Goal of the exercise – Copy out the lines of the records below, and only those lines, from the one with "KEYS3 pin K1: D13 -> TX" through the one with "LIGHT: KY-018 -> LM393", exactly as they appear.

** Opening The records block **

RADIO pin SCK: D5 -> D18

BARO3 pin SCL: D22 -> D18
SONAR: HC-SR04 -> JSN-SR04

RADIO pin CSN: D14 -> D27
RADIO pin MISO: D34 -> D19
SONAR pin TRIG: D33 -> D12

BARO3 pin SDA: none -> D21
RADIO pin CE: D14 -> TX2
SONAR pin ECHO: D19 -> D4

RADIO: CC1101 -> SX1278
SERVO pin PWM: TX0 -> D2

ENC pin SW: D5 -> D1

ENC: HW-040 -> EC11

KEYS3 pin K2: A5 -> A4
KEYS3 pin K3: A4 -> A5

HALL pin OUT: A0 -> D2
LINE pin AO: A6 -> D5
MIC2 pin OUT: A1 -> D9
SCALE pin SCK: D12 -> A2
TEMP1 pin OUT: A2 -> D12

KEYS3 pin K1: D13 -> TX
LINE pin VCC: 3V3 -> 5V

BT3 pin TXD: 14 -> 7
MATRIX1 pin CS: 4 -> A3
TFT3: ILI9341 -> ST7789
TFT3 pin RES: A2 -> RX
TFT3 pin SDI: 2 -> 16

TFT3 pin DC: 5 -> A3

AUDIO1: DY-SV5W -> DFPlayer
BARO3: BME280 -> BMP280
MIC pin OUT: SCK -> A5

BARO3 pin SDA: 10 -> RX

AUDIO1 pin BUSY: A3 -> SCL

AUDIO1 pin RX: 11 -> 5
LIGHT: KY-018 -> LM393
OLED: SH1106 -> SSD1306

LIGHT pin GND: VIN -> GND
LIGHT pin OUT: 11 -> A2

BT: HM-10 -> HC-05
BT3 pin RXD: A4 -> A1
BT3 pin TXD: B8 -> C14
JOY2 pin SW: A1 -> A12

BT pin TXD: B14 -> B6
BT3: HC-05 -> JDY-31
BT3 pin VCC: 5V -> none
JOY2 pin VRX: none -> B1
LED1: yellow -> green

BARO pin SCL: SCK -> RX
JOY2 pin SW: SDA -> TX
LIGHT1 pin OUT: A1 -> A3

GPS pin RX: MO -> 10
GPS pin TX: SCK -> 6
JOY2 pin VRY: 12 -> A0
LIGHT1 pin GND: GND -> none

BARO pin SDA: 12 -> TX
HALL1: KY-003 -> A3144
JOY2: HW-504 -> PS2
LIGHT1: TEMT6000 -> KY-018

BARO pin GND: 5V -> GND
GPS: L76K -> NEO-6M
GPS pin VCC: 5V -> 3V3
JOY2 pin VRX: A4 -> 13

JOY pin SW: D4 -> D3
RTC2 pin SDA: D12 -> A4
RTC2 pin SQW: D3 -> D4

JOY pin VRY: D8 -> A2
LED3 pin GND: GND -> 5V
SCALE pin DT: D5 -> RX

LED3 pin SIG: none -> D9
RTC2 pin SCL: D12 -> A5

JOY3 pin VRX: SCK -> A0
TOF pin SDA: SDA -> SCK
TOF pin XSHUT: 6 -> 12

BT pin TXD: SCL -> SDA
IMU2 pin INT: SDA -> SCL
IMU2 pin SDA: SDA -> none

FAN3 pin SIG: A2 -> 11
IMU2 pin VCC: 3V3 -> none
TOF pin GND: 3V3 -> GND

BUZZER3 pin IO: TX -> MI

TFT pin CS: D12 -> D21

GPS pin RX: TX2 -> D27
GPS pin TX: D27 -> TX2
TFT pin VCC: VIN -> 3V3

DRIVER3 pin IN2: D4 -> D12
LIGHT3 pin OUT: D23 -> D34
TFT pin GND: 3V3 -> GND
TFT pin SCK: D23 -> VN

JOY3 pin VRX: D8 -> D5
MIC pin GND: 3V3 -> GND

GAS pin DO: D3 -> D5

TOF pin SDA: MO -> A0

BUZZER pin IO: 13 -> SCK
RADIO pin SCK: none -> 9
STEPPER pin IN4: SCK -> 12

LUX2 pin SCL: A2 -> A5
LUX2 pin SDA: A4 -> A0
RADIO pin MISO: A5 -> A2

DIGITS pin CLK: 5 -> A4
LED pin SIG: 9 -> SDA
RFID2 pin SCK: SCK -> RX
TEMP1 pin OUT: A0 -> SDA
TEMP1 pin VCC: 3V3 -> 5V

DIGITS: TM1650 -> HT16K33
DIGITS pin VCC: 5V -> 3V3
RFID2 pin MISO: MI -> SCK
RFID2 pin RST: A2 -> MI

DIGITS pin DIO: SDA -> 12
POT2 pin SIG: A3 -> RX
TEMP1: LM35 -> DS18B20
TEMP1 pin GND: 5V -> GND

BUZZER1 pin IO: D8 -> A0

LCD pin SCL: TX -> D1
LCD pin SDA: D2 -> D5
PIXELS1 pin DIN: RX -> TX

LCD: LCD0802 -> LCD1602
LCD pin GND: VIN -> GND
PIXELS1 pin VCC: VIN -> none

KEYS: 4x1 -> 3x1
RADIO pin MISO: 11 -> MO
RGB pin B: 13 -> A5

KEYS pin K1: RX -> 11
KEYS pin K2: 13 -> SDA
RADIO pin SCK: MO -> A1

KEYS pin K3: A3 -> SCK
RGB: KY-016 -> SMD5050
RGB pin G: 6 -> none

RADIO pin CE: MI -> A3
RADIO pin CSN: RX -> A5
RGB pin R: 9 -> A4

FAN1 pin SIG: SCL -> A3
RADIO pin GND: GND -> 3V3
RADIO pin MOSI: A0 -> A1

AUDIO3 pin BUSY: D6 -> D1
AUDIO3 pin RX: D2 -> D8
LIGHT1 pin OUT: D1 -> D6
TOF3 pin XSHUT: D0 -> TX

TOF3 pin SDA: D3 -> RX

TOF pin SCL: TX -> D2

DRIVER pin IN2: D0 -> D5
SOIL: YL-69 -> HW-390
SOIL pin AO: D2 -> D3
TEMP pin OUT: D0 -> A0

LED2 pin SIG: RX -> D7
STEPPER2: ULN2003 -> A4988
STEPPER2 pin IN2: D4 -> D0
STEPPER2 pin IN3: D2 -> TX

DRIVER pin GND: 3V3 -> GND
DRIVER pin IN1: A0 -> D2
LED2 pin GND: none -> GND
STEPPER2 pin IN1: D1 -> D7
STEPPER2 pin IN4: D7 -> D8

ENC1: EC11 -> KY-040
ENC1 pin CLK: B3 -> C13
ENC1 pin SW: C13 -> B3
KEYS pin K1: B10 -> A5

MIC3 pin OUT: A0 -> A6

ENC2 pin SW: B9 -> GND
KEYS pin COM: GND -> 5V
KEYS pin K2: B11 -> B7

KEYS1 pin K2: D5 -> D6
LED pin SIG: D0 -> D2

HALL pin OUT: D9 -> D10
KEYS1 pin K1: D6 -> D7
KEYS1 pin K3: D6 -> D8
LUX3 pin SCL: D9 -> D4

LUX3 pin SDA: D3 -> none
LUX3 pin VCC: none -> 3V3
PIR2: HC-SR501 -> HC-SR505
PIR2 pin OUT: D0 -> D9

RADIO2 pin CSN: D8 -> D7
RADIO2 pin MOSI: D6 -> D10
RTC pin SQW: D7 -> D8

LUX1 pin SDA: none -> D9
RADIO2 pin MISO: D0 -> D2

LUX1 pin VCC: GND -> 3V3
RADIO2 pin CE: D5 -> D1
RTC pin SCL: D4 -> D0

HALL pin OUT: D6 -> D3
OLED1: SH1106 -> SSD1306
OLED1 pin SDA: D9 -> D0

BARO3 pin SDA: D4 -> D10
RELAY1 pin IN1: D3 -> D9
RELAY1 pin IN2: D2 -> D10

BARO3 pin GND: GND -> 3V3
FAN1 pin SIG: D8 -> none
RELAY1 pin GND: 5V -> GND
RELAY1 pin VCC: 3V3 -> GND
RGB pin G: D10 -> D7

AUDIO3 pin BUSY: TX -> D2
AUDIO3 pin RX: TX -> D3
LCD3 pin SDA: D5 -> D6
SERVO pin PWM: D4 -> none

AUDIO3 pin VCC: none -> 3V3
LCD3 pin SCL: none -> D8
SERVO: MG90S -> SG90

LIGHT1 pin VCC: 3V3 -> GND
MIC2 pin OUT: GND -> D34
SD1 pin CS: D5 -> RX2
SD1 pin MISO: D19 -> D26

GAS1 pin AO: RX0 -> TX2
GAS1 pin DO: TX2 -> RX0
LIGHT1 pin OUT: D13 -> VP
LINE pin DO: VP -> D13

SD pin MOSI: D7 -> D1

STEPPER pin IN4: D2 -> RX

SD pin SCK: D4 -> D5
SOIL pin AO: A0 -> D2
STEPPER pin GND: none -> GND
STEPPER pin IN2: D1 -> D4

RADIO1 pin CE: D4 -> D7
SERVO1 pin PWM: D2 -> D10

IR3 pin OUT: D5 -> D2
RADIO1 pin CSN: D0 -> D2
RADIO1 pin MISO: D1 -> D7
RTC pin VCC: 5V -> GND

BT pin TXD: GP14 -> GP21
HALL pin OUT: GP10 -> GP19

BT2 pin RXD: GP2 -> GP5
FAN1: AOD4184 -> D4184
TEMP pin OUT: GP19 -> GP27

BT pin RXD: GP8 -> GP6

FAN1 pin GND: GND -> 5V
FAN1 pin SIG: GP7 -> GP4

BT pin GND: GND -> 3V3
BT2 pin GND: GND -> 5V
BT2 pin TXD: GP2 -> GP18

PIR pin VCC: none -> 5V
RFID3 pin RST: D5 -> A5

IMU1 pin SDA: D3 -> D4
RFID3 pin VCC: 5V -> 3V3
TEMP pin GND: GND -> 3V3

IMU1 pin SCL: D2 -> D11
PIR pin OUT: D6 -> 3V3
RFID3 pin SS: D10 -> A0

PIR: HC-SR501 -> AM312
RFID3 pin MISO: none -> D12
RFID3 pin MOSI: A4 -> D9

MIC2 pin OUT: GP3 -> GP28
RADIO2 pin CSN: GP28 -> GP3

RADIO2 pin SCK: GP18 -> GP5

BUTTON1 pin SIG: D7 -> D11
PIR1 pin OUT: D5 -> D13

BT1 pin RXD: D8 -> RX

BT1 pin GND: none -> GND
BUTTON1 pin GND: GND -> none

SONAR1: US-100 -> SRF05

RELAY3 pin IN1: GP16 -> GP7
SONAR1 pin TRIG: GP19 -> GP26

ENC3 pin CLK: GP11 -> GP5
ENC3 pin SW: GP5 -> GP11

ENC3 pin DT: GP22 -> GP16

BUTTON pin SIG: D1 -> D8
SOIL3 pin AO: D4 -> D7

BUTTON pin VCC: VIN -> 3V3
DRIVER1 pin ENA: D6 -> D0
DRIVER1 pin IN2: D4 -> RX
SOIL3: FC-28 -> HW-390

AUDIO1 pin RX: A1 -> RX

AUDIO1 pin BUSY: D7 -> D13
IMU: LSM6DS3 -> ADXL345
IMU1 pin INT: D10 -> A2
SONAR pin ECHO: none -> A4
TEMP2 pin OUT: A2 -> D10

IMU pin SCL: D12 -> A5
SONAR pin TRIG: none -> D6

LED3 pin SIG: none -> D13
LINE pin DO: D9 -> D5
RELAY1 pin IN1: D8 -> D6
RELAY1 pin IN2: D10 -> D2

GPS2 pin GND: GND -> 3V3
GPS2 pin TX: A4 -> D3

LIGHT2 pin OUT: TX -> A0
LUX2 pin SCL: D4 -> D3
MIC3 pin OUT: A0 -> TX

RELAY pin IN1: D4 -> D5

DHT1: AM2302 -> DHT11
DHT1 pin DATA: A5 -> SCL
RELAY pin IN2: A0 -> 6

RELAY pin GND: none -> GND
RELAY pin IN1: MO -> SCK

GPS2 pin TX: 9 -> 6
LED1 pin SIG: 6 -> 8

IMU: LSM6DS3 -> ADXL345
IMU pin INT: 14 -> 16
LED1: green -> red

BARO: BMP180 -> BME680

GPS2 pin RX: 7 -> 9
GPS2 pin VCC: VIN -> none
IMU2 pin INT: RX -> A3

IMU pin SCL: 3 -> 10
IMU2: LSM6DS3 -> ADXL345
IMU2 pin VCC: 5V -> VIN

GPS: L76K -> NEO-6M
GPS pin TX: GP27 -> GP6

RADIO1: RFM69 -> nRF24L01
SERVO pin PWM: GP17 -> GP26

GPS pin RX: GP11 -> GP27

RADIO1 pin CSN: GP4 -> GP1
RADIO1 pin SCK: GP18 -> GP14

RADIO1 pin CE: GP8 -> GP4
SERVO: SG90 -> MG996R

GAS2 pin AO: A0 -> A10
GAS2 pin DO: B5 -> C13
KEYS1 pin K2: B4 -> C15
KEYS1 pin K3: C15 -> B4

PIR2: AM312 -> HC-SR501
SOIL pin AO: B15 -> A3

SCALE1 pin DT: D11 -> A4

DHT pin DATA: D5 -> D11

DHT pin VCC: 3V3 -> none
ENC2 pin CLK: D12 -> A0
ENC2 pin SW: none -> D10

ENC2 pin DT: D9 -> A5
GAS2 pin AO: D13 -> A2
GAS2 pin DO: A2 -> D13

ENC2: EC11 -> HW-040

** Closing The records block **

Expected output –
KEYS3 pin K1: D13 -> TX
LINE pin VCC: 3V3 -> 5V

BT3 pin TXD: 14 -> 7
MATRIX1 pin CS: 4 -> A3
TFT3: ILI9341 -> ST7789
TFT3 pin RES: A2 -> RX
TFT3 pin SDI: 2 -> 16

TFT3 pin DC: 5 -> A3

AUDIO1: DY-SV5W -> DFPlayer
BARO3: BME280 -> BMP280
MIC pin OUT: SCK -> A5

BARO3 pin SDA: 10 -> RX

AUDIO1 pin BUSY: A3 -> SCL

AUDIO1 pin RX: 11 -> 5
LIGHT: KY-018 -> LM393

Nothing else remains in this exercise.